> _GIVEN DATA_
——

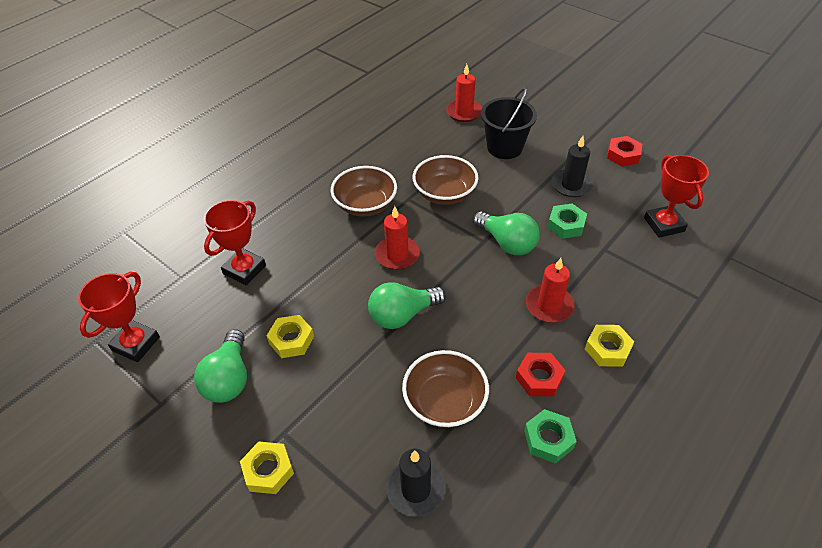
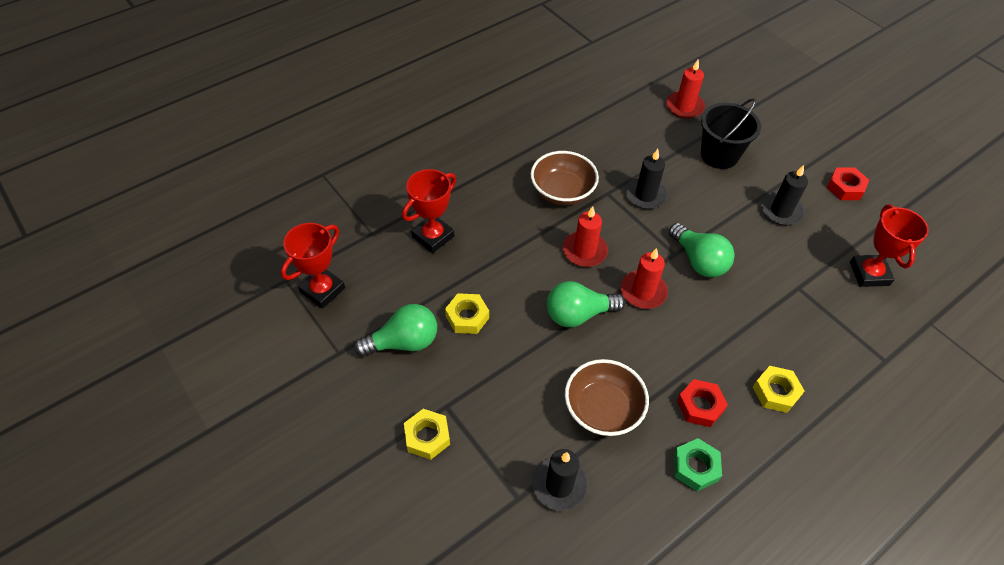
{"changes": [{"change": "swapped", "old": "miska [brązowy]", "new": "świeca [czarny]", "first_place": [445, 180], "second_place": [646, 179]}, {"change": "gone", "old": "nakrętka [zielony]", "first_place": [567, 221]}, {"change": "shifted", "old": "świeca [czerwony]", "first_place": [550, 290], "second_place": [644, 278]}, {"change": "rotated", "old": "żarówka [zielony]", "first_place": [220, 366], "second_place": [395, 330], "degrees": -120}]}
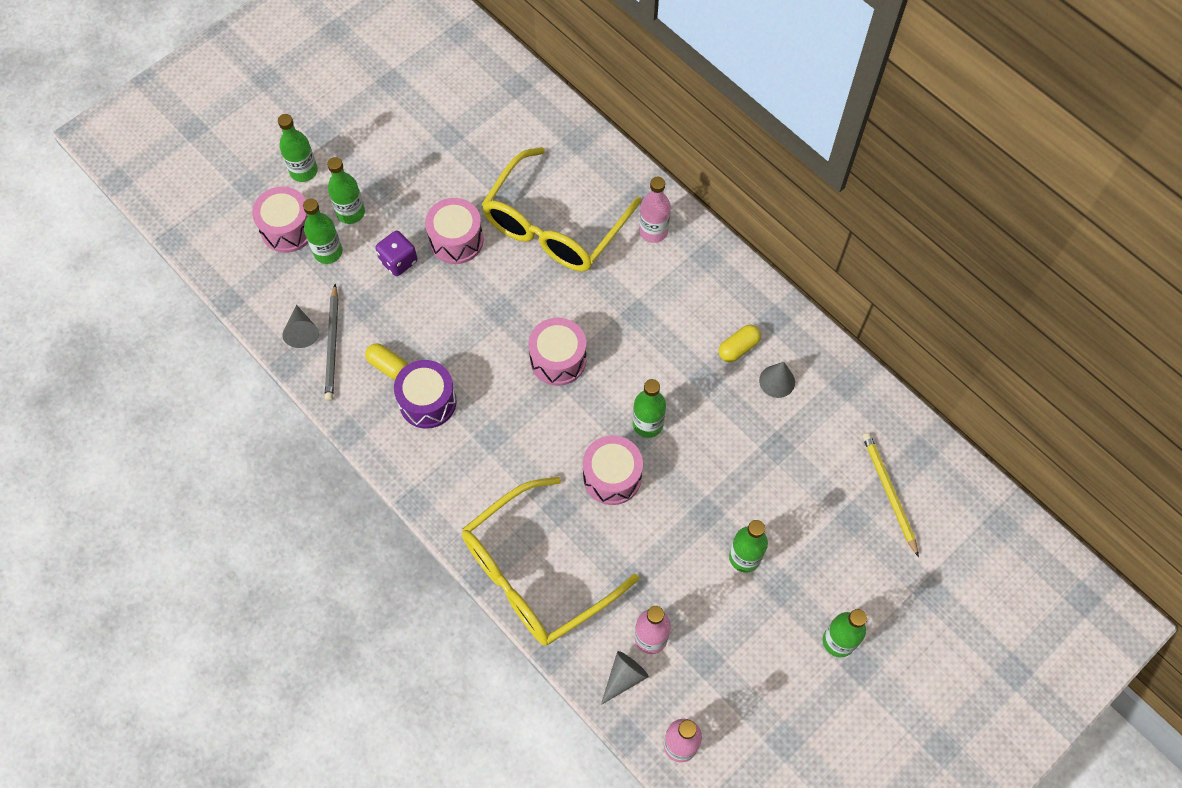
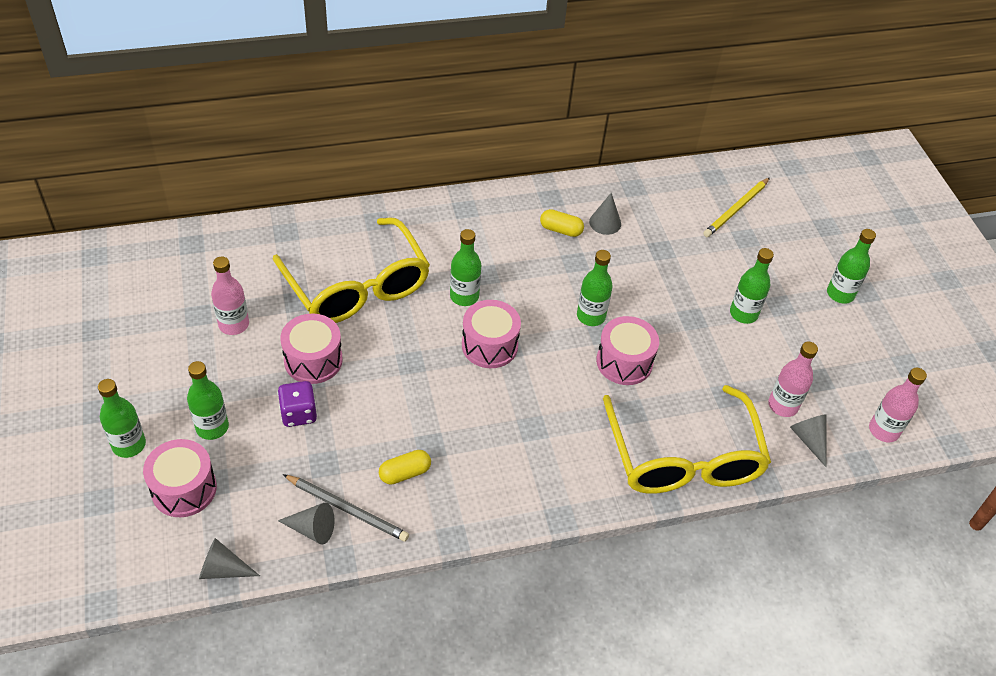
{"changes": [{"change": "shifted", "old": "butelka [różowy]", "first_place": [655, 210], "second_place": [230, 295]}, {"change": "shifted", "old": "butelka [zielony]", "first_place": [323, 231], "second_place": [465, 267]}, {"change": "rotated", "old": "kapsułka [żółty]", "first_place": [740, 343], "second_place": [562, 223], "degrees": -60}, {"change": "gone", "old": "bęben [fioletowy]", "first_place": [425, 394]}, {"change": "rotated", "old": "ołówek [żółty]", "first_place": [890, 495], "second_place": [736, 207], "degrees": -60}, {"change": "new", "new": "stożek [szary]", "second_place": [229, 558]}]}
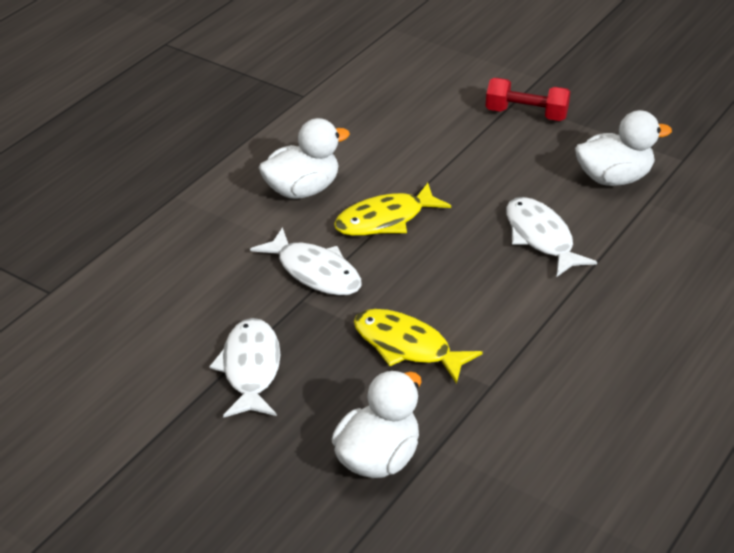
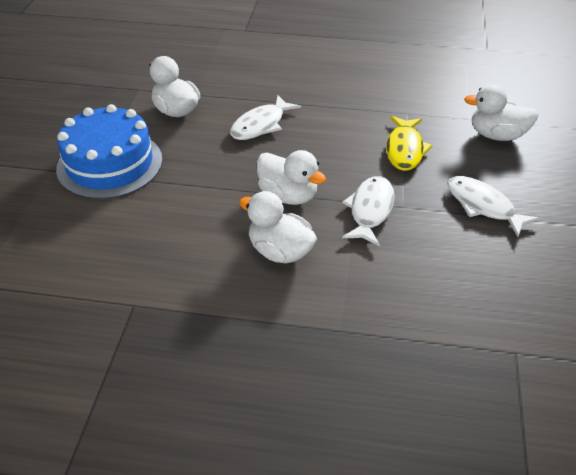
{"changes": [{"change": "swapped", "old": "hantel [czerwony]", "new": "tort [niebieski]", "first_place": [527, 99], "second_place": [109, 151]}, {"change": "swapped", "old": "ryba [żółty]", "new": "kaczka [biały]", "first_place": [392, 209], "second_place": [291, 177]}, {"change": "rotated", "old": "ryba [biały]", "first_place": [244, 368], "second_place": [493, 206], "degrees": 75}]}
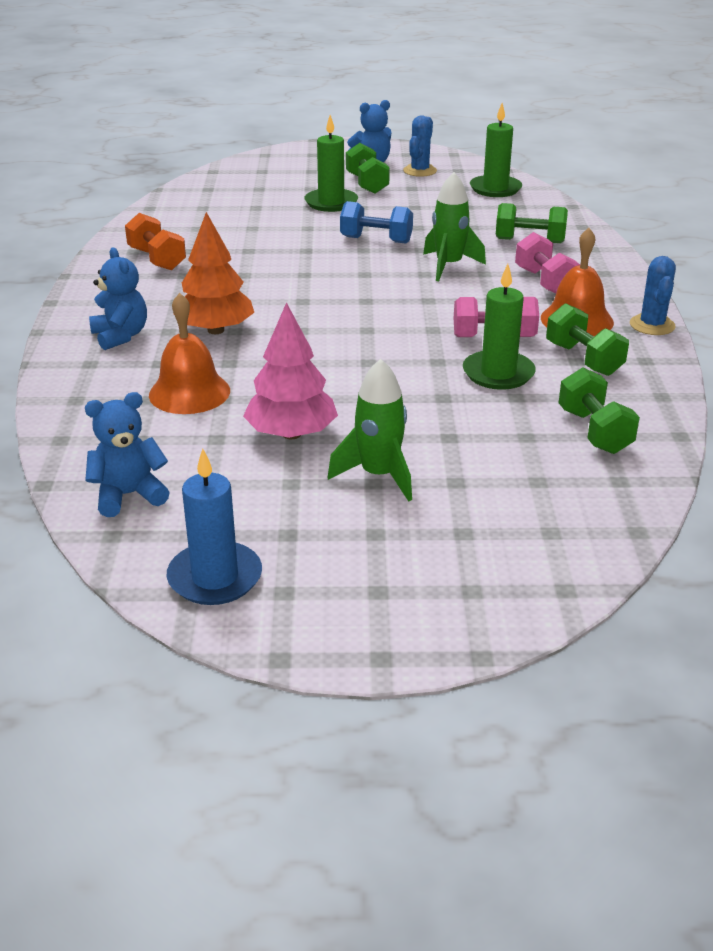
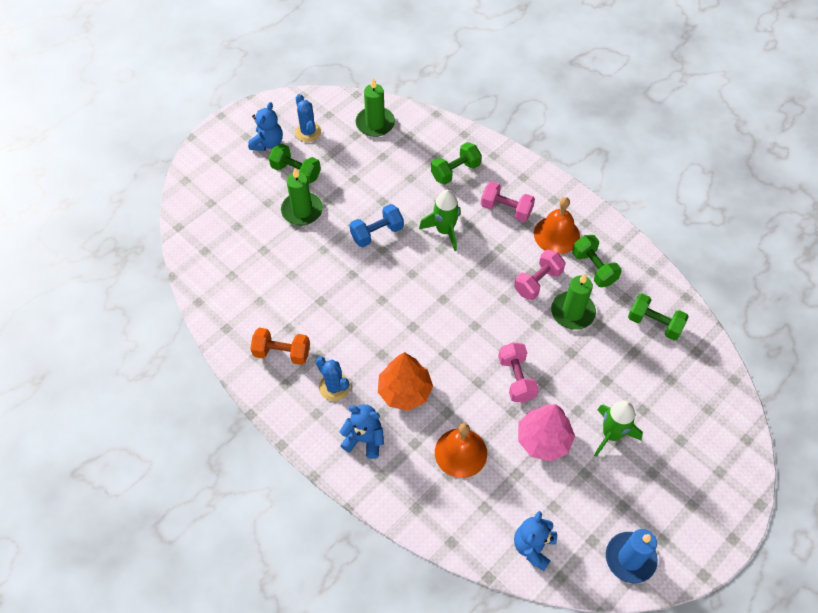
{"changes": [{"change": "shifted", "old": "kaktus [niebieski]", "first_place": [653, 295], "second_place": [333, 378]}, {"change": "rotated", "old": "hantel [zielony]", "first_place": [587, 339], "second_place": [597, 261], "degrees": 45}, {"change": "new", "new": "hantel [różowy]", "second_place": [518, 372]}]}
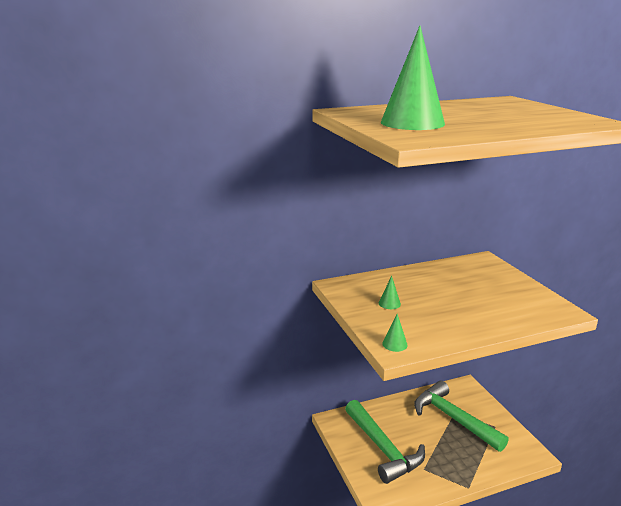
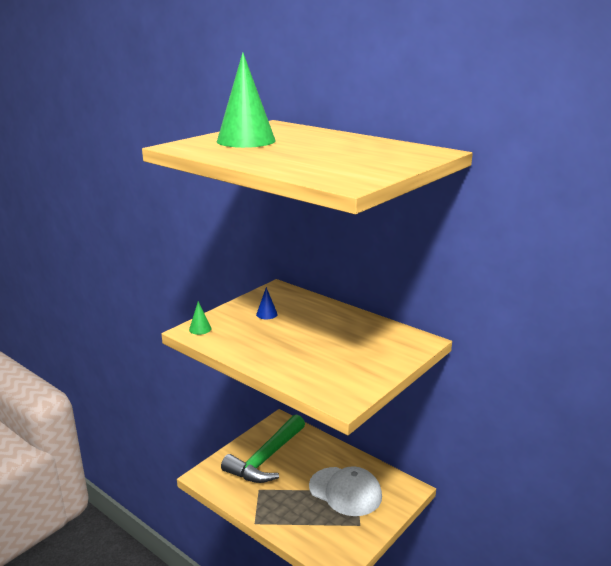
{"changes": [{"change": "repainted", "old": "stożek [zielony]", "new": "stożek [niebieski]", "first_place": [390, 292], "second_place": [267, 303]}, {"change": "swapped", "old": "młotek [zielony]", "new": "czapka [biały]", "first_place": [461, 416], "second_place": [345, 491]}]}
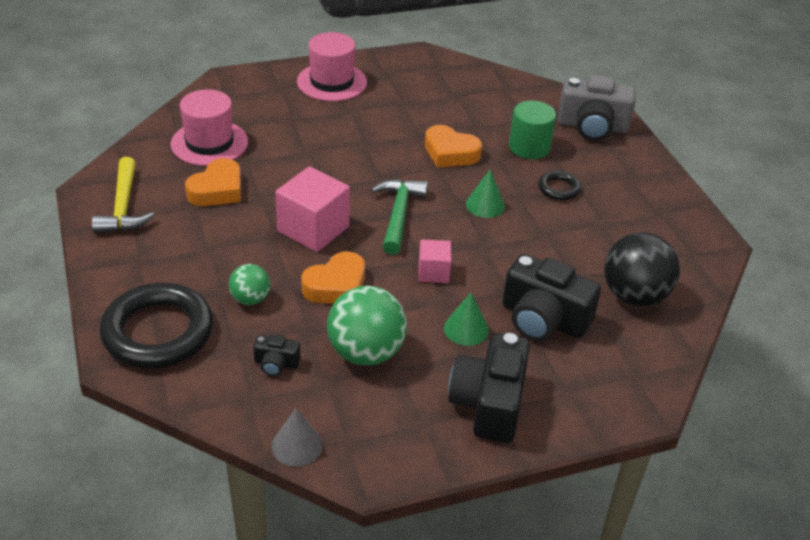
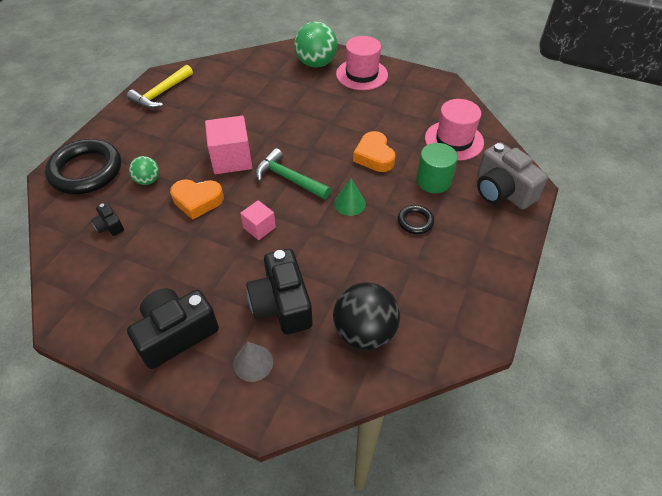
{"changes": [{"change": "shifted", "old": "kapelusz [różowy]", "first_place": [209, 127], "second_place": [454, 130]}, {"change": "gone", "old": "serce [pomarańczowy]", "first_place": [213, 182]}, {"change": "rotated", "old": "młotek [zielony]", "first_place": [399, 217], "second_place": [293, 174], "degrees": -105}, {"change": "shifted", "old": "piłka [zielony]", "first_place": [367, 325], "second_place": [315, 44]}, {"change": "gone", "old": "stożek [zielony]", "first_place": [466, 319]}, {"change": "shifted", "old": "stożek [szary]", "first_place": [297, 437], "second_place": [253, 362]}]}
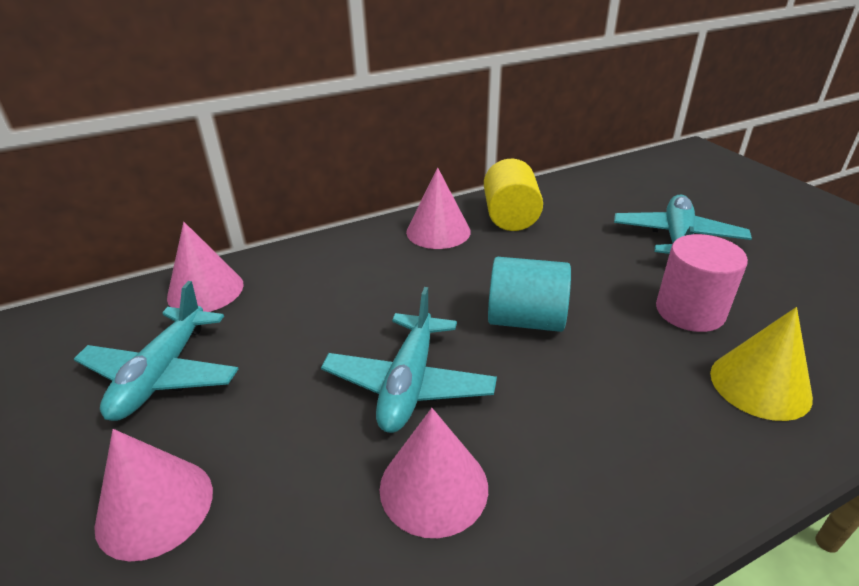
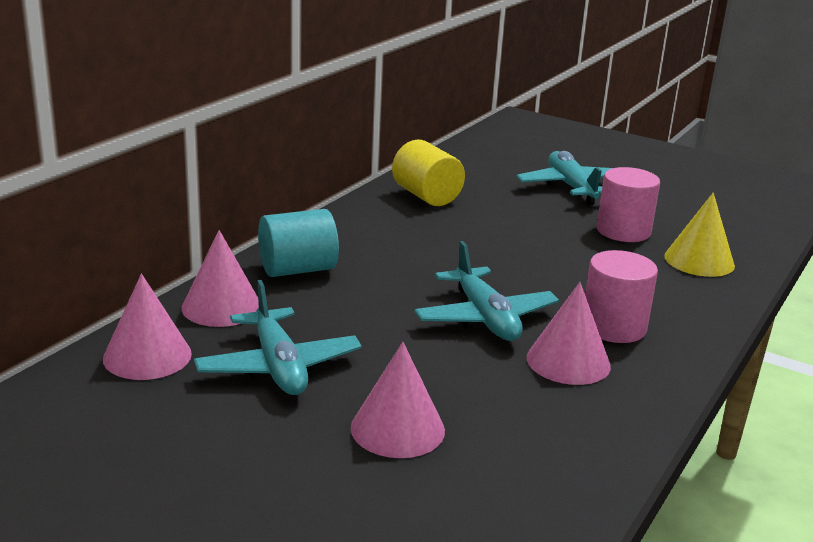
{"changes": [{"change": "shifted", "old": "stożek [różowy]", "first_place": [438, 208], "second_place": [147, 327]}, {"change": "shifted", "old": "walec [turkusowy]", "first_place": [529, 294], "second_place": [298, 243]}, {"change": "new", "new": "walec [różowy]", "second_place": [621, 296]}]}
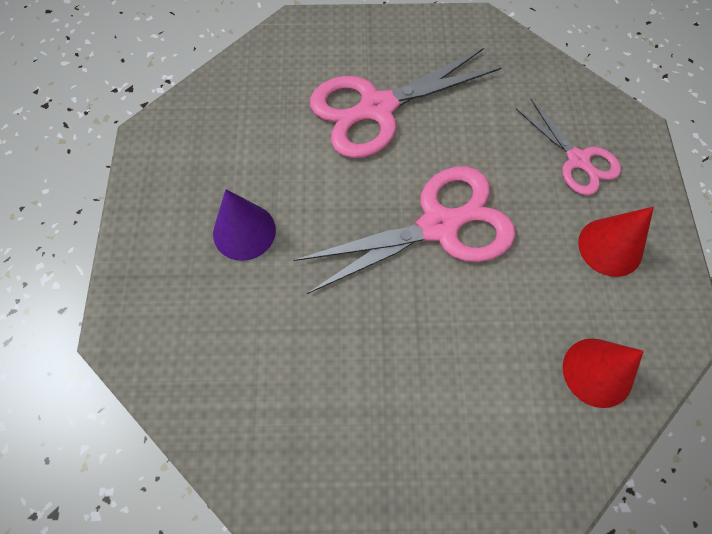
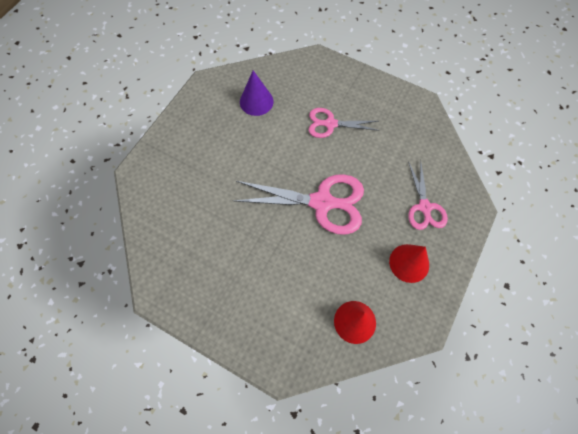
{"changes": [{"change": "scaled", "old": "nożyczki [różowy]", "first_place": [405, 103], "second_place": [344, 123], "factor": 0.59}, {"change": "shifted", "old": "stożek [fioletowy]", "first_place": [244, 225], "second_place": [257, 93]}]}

——

> _WHAT YOU ARE ASKED TO DO_
The job is to return the listing above exactly, minus its pictures.

> _TASK ANSWER_
{"changes": [{"change": "swapped", "old": "miska [brązowy]", "new": "świeca [czarny]", "first_place": [445, 180], "second_place": [646, 179]}, {"change": "gone", "old": "nakrętka [zielony]", "first_place": [567, 221]}, {"change": "shifted", "old": "świeca [czerwony]", "first_place": [550, 290], "second_place": [644, 278]}, {"change": "rotated", "old": "żarówka [zielony]", "first_place": [220, 366], "second_place": [395, 330], "degrees": -120}]}
{"changes": [{"change": "shifted", "old": "butelka [różowy]", "first_place": [655, 210], "second_place": [230, 295]}, {"change": "shifted", "old": "butelka [zielony]", "first_place": [323, 231], "second_place": [465, 267]}, {"change": "rotated", "old": "kapsułka [żółty]", "first_place": [740, 343], "second_place": [562, 223], "degrees": -60}, {"change": "gone", "old": "bęben [fioletowy]", "first_place": [425, 394]}, {"change": "rotated", "old": "ołówek [żółty]", "first_place": [890, 495], "second_place": [736, 207], "degrees": -60}, {"change": "new", "new": "stożek [szary]", "second_place": [229, 558]}]}
{"changes": [{"change": "swapped", "old": "hantel [czerwony]", "new": "tort [niebieski]", "first_place": [527, 99], "second_place": [109, 151]}, {"change": "swapped", "old": "ryba [żółty]", "new": "kaczka [biały]", "first_place": [392, 209], "second_place": [291, 177]}, {"change": "rotated", "old": "ryba [biały]", "first_place": [244, 368], "second_place": [493, 206], "degrees": 75}]}
{"changes": [{"change": "shifted", "old": "kaktus [niebieski]", "first_place": [653, 295], "second_place": [333, 378]}, {"change": "rotated", "old": "hantel [zielony]", "first_place": [587, 339], "second_place": [597, 261], "degrees": 45}, {"change": "new", "new": "hantel [różowy]", "second_place": [518, 372]}]}
{"changes": [{"change": "repainted", "old": "stożek [zielony]", "new": "stożek [niebieski]", "first_place": [390, 292], "second_place": [267, 303]}, {"change": "swapped", "old": "młotek [zielony]", "new": "czapka [biały]", "first_place": [461, 416], "second_place": [345, 491]}]}
{"changes": [{"change": "shifted", "old": "kapelusz [różowy]", "first_place": [209, 127], "second_place": [454, 130]}, {"change": "gone", "old": "serce [pomarańczowy]", "first_place": [213, 182]}, {"change": "rotated", "old": "młotek [zielony]", "first_place": [399, 217], "second_place": [293, 174], "degrees": -105}, {"change": "shifted", "old": "piłka [zielony]", "first_place": [367, 325], "second_place": [315, 44]}, {"change": "gone", "old": "stożek [zielony]", "first_place": [466, 319]}, {"change": "shifted", "old": "stożek [szary]", "first_place": [297, 437], "second_place": [253, 362]}]}
{"changes": [{"change": "shifted", "old": "stożek [różowy]", "first_place": [438, 208], "second_place": [147, 327]}, {"change": "shifted", "old": "walec [turkusowy]", "first_place": [529, 294], "second_place": [298, 243]}, {"change": "new", "new": "walec [różowy]", "second_place": [621, 296]}]}
{"changes": [{"change": "scaled", "old": "nożyczki [różowy]", "first_place": [405, 103], "second_place": [344, 123], "factor": 0.59}, {"change": "shifted", "old": "stożek [fioletowy]", "first_place": [244, 225], "second_place": [257, 93]}]}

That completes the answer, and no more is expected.